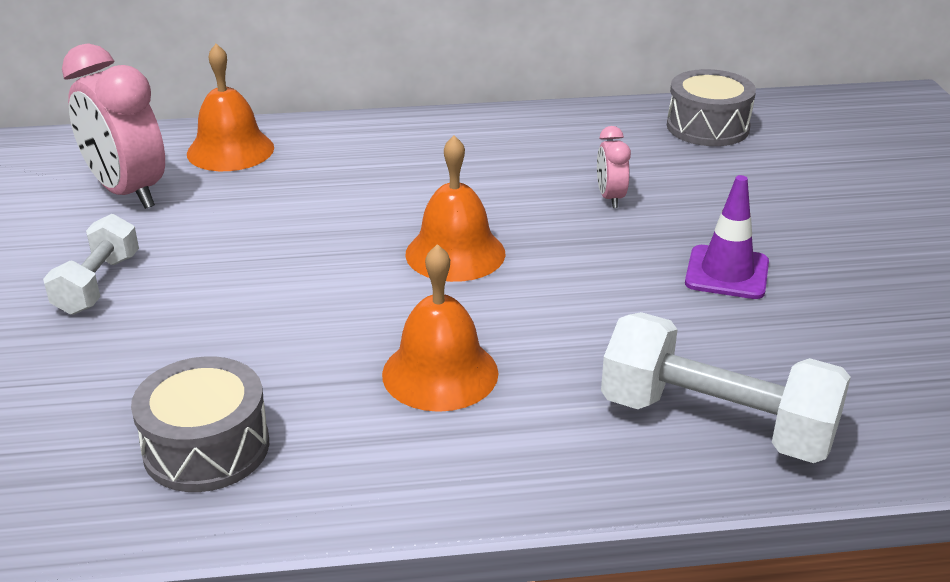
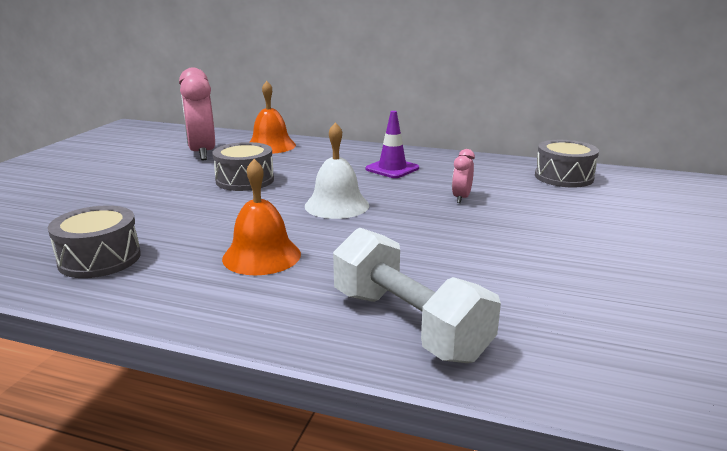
camera: 25 degrees right, 10 degrees down
(98, 284) = (142, 183): white dumbbell -> none
(266, 236) = (245, 180): none -> grey drum
(455, 253) = (337, 205): orange bell -> white bell
(727, 273) = (502, 247): purple traffic cone -> purple traffic cone (392, 169)

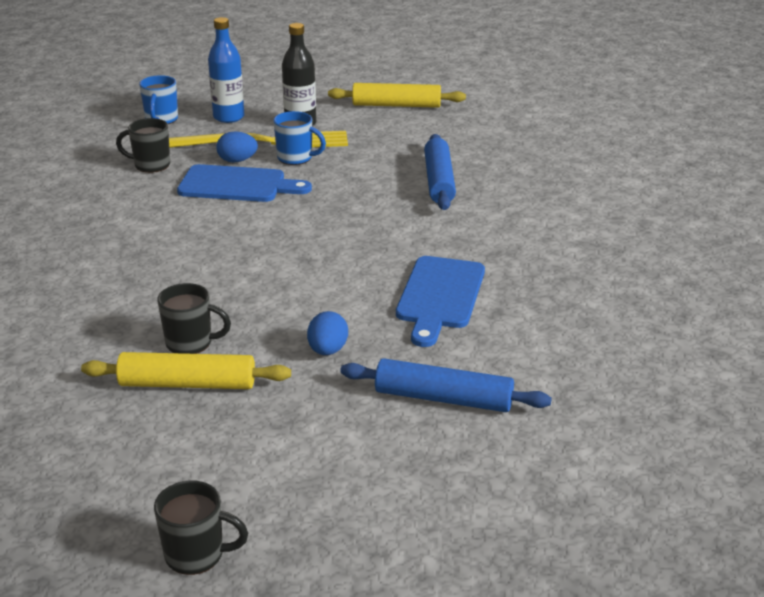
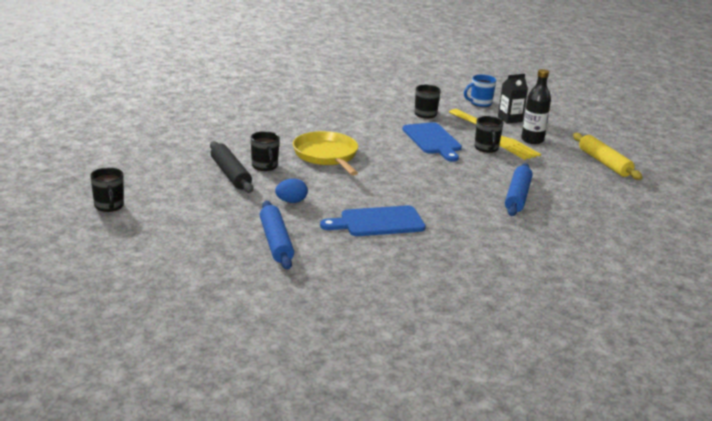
camera: 60 degrees right, 5 degrees down
(187, 384) = (230, 174): yellow rolling pin -> black rolling pin
(206, 278) = (327, 156): none -> yellow pan
(228, 117) = (510, 119): blue bottle -> black carton
(237, 161) = (460, 134): blue egg -> none
(296, 158) = (486, 148): blue mug -> black mug
(439, 181) = (517, 196): blue rolling pin -> blue rolling pin turned 45 degrees counterclockwise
________
Pick out, from the lines above, every one that contains the string "yellow".

(187, 384) = (230, 174): yellow rolling pin -> black rolling pin
(206, 278) = (327, 156): none -> yellow pan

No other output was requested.